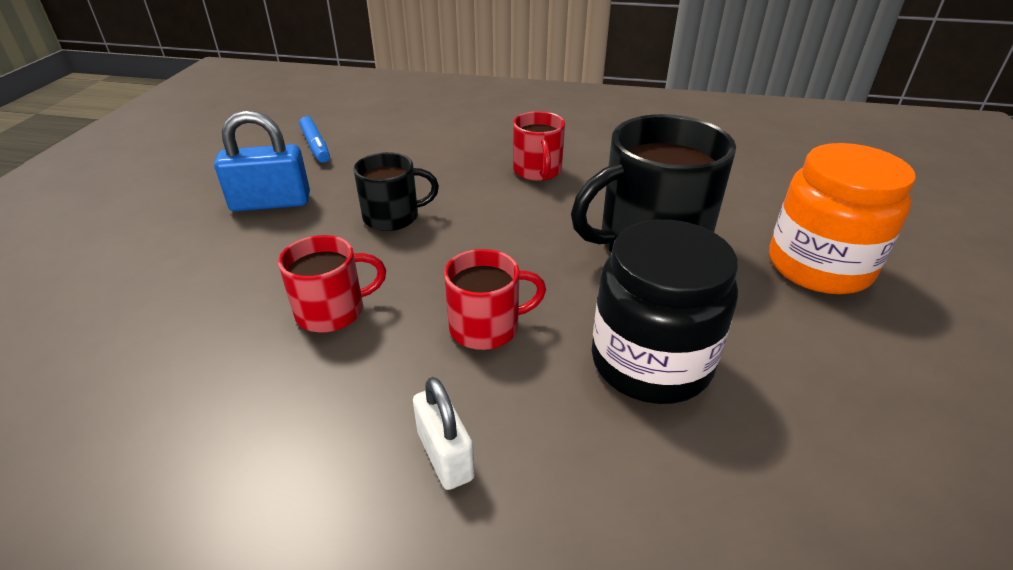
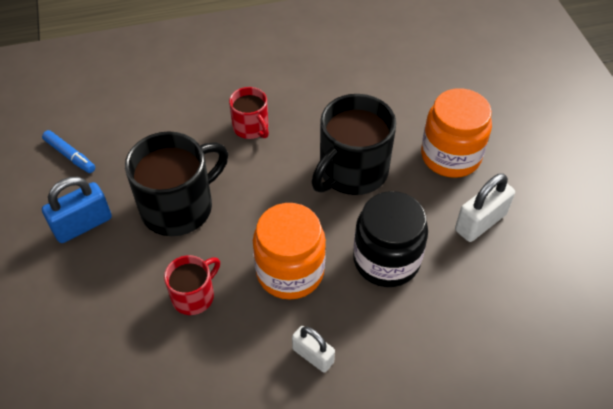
camera: 25 degrees left, 15 degrees up
(393, 217) = (179, 207): black mug -> black mug, size x1.83
(486, 327) = (290, 271): red mug -> orange jar
(848, 363) = (480, 222): none -> white padlock

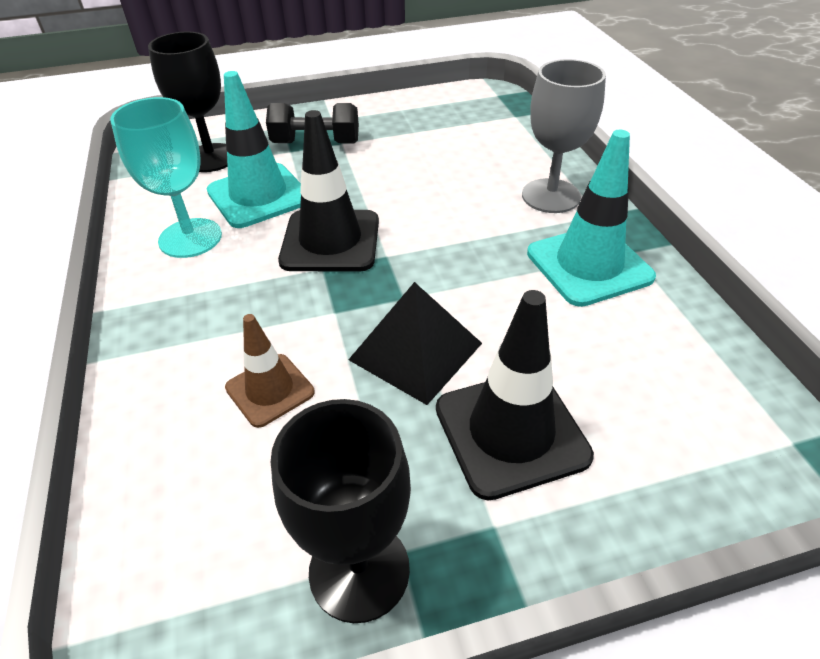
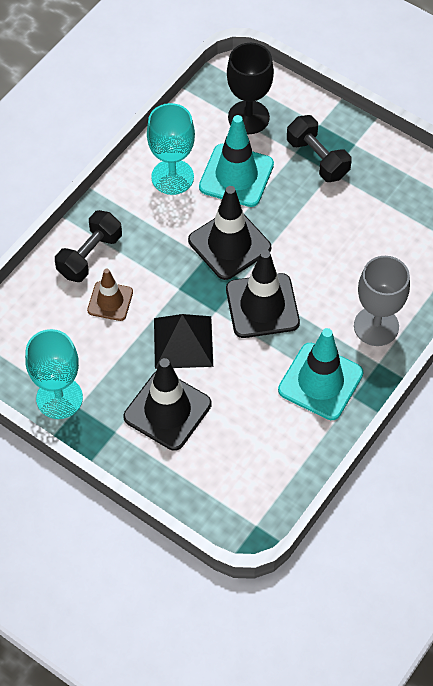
camera: 50 degrees right, 15 degrees up
(178, 369) = (90, 255): none -> black dumbbell
(359, 570) = (59, 398): black goblet -> turquoise goblet
(439, 258) = (262, 306): none -> black traffic cone

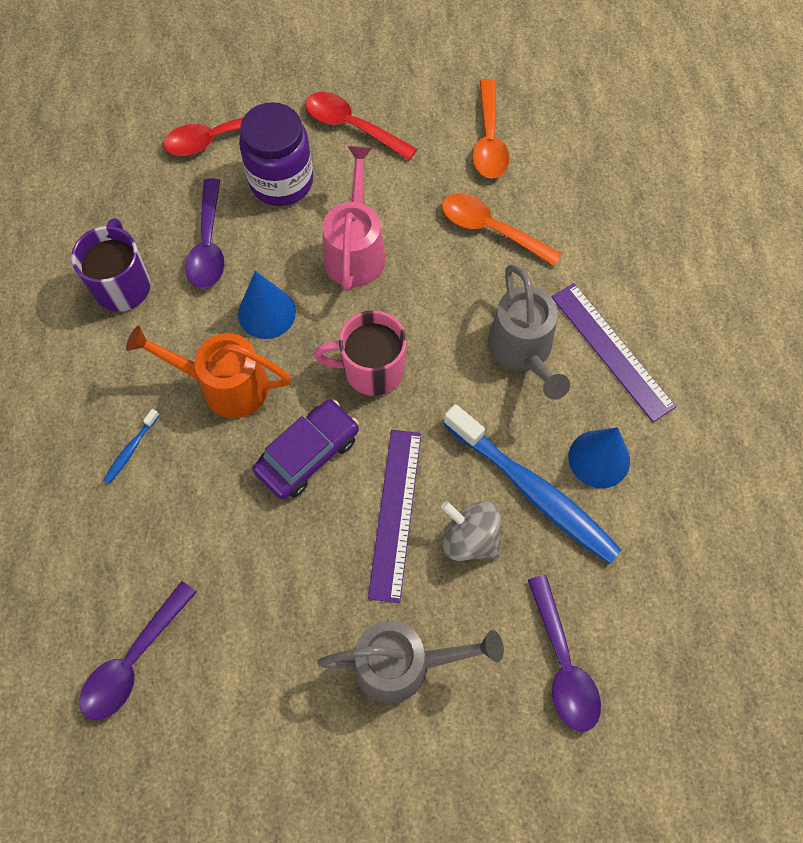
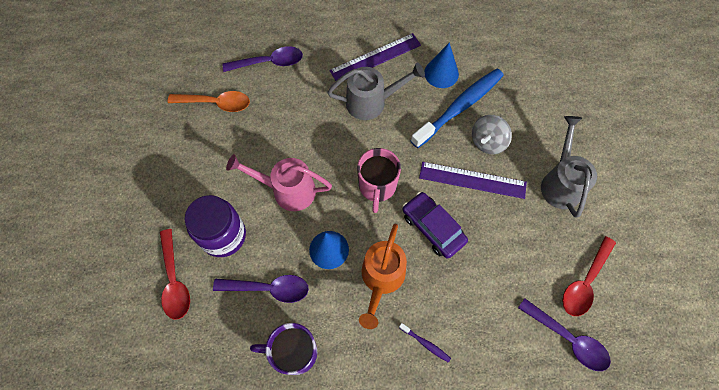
camera: 85 degrees left, 0 degrees up
(131, 449) = (425, 343): blue toothbrush -> purple toothbrush
(352, 126) = (186, 186): red spoon -> red spoon (585, 282)
(491, 229) = (284, 109): orange spoon -> none
(563, 664) = (555, 105): purple spoon -> purple spoon (269, 62)

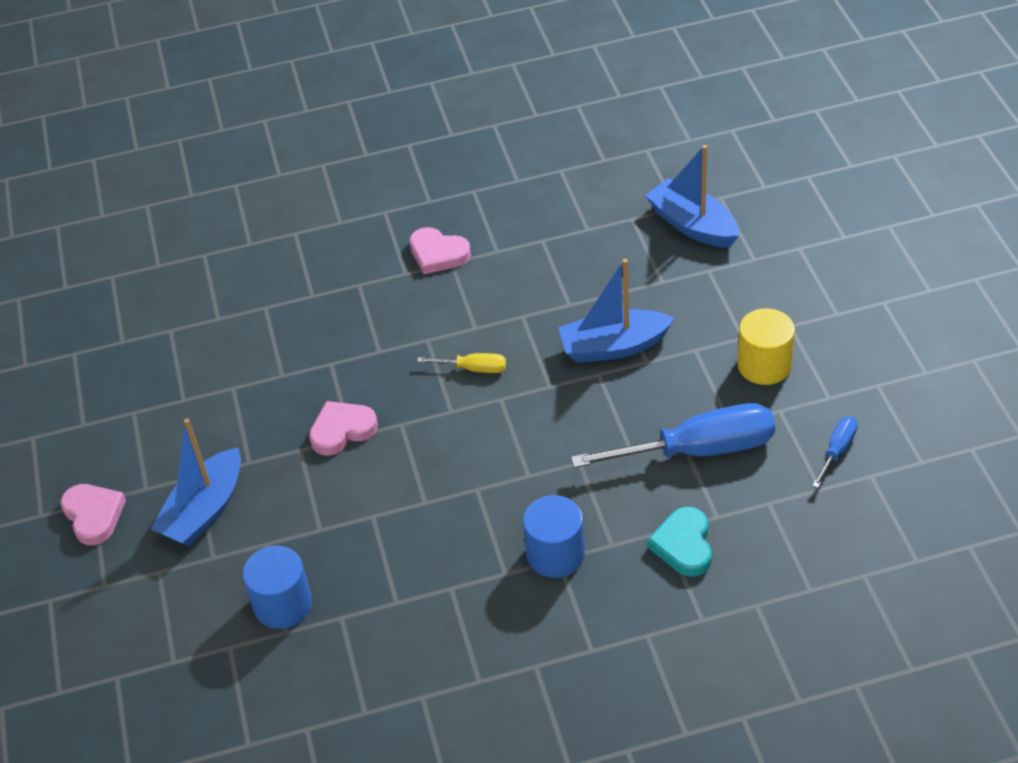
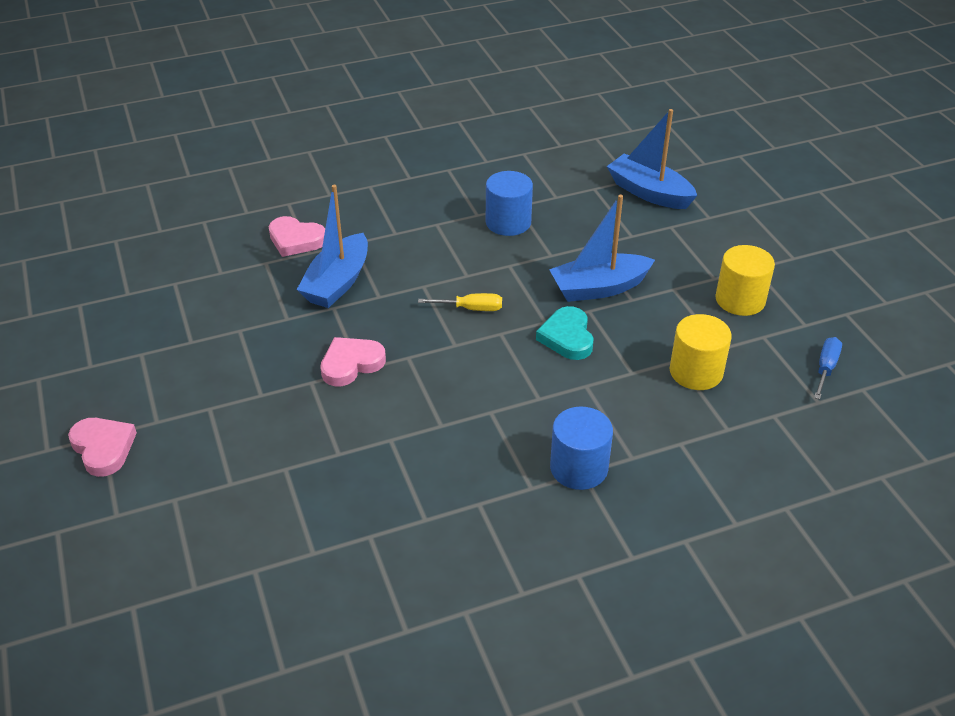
camera: 10 degrees left, 5 degrees down
(205, 510) = (219, 439): blue boat -> blue boat (337, 282)
(283, 604) = (307, 526): blue cylinder -> blue cylinder (508, 222)
(438, 254) = (424, 217): pink heart -> pink heart (296, 240)
(683, 545) = (702, 455): turquoise heart -> turquoise heart (567, 337)
(697, 450) = (696, 372): blue screwdriver -> yellow cylinder

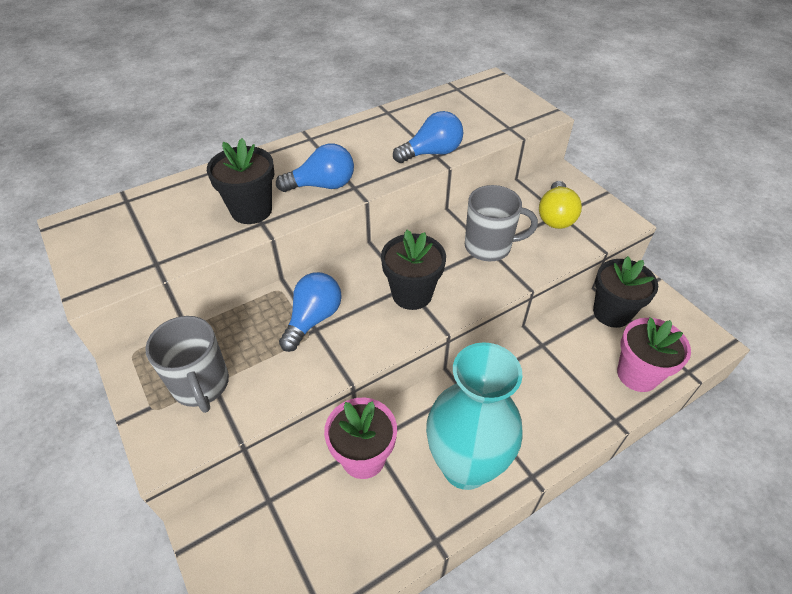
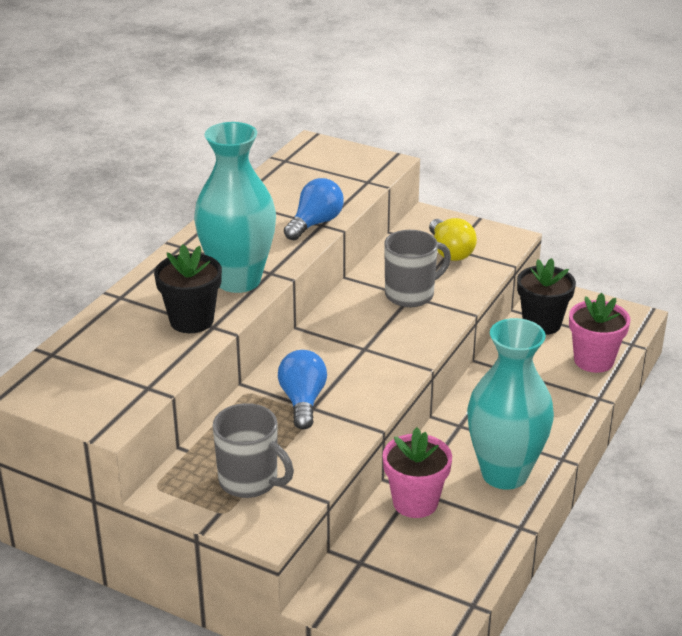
camera: 30 degrees left, 15 degrees down
(322, 185) = (238, 280): blue light bulb -> turquoise vase
(412, 294) = (374, 352): black flower pot -> none

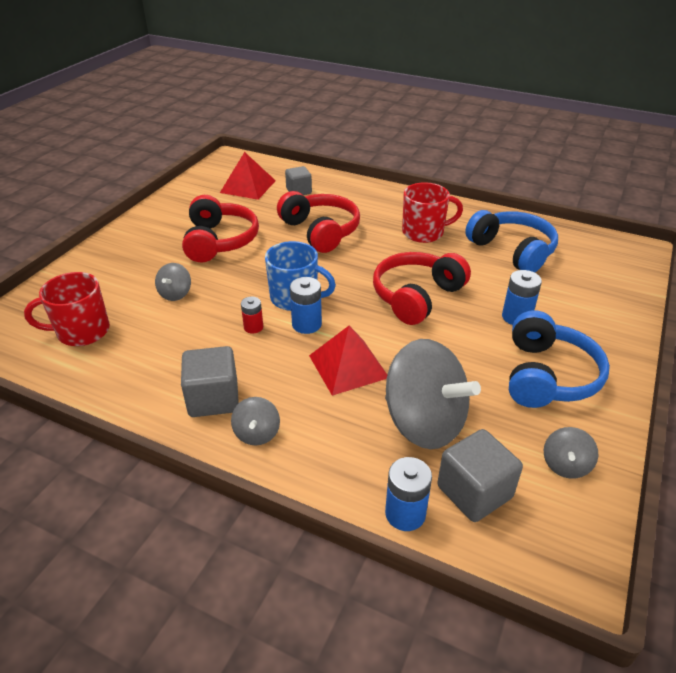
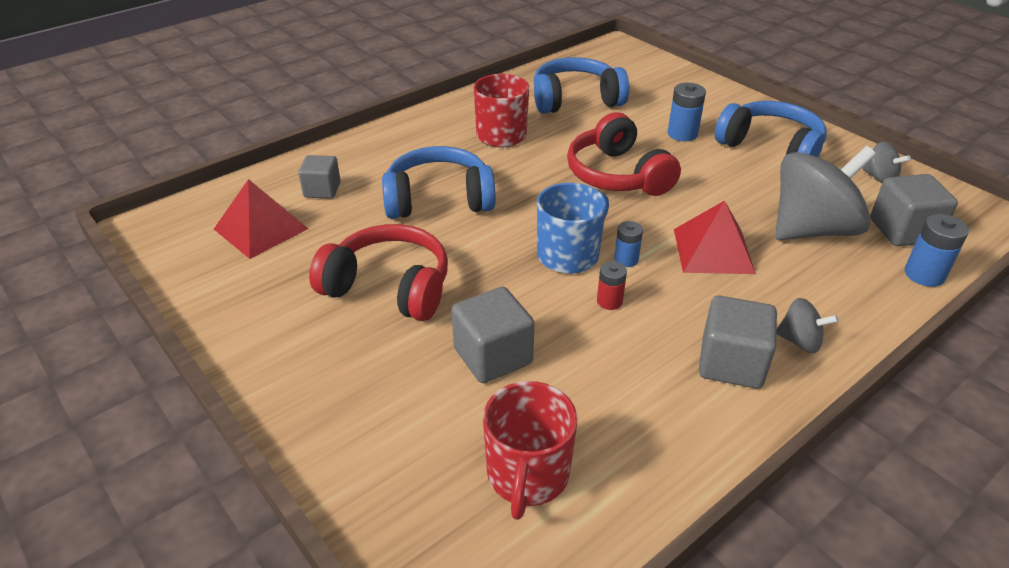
camera: 65 degrees left, 0 degrees up
(175, 294) = (493, 356): grey spinning top -> grey cube
(306, 324) = (626, 259): blue battery -> blue battery, size x0.65
(320, 231) = (438, 199): red headphones -> blue headphones

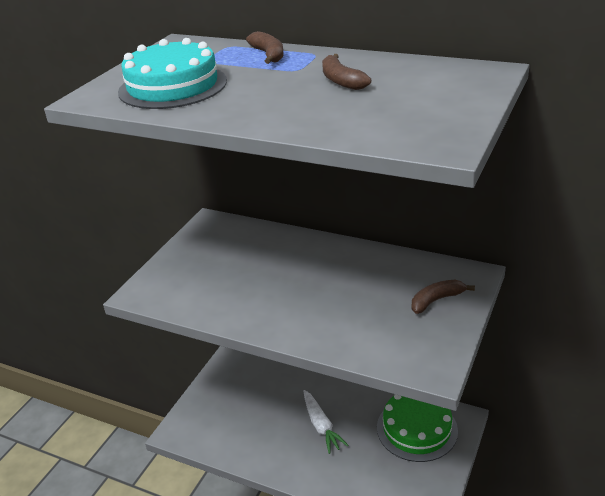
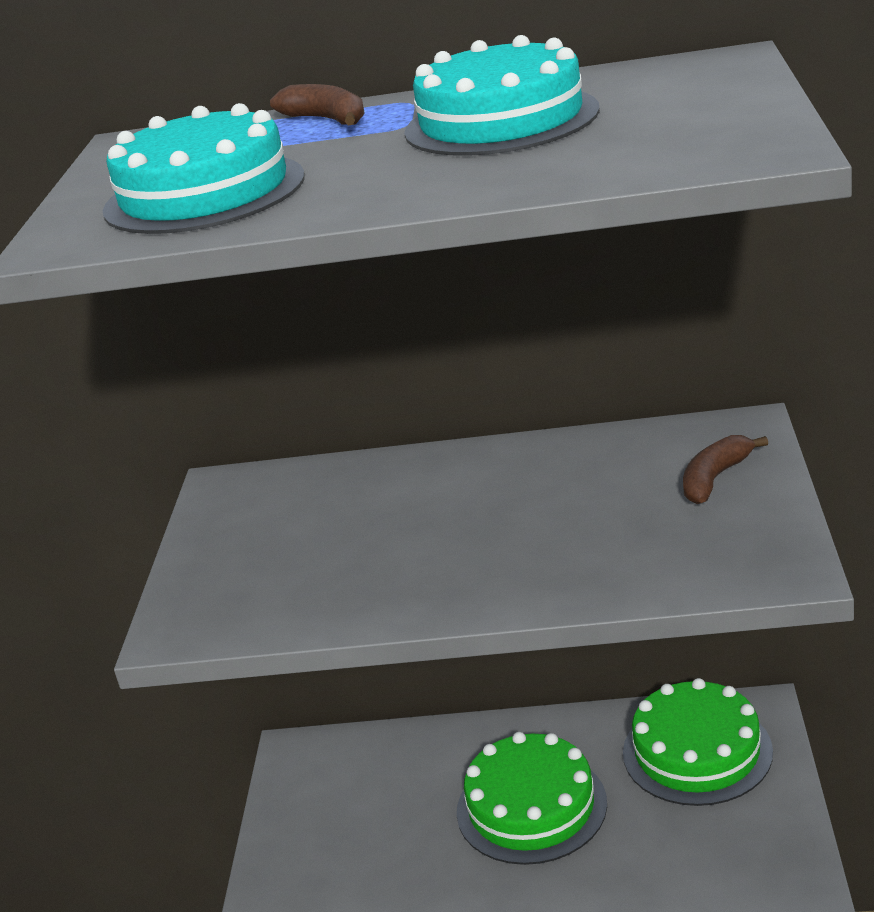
camera: 20 degrees left, 5 degrees down
(321, 426) = (531, 807): white carrot -> green cake
(341, 81) = (501, 121): brown banana -> turquoise cake

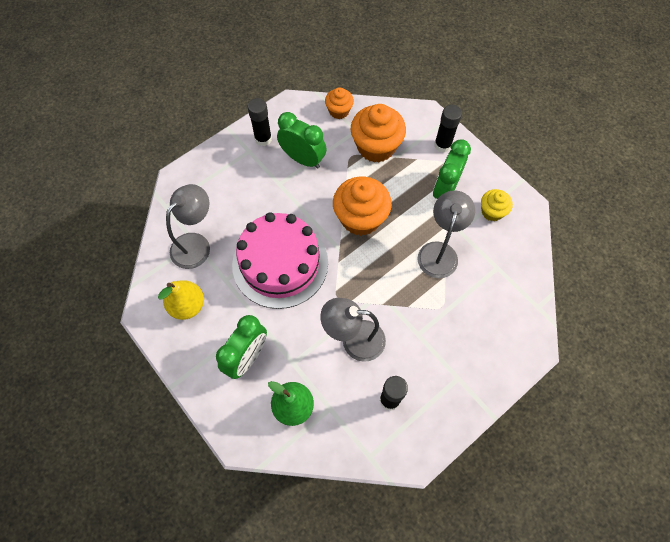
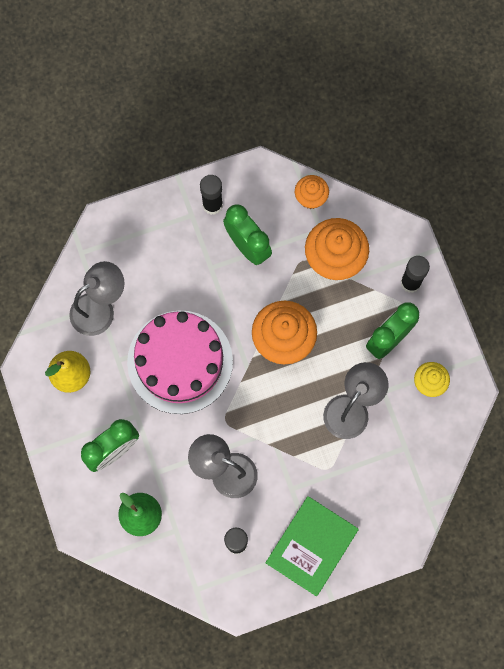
camera: 20 degrees right, 10 degrees up
(456, 377) = (311, 546): none -> green book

____

Everything in the listing should be copied exactly, apart from the images it holds.

camera: 25 degrees left, 15 degrees up
(393, 217) = (179, 207): black mug -> black mug, size x1.83
(486, 327) = (290, 271): red mug -> orange jar
(848, 363) = (480, 222): none -> white padlock

camera: 50 degrees right, 15 degrees up
(178, 369) = (90, 255): none -> black dumbbell
(359, 570) = (59, 398): black goblet -> turquoise goblet
(439, 258) = (262, 306): none -> black traffic cone

camera: 85 degrees left, 0 degrees up
(131, 449) = (425, 343): blue toothbrush -> purple toothbrush
(352, 126) = (186, 186): red spoon -> red spoon (585, 282)
(491, 229) = (284, 109): orange spoon -> none
(563, 664) = (555, 105): purple spoon -> purple spoon (269, 62)

camera: 10 degrees left, 5 degrees down
(205, 510) = (219, 439): blue boat -> blue boat (337, 282)
(283, 604) = (307, 526): blue cylinder -> blue cylinder (508, 222)
(438, 254) = (424, 217): pink heart -> pink heart (296, 240)
(683, 545) = (702, 455): turquoise heart -> turquoise heart (567, 337)
(697, 450) = (696, 372): blue screwdriver -> yellow cylinder

camera: 30 degrees left, 15 degrees down
(322, 185) = (238, 280): blue light bulb -> turquoise vase
(412, 294) = (374, 352): black flower pot -> none

camera: 65 degrees left, 0 degrees up
(175, 294) = (493, 356): grey spinning top -> grey cube
(306, 324) = (626, 259): blue battery -> blue battery, size x0.65
(320, 231) = (438, 199): red headphones -> blue headphones

camera: 20 degrees left, 5 degrees down
(321, 426) = (531, 807): white carrot -> green cake
(341, 81) = (501, 121): brown banana -> turquoise cake

camera: 20 degrees right, 10 degrees up
(456, 377) = (311, 546): none -> green book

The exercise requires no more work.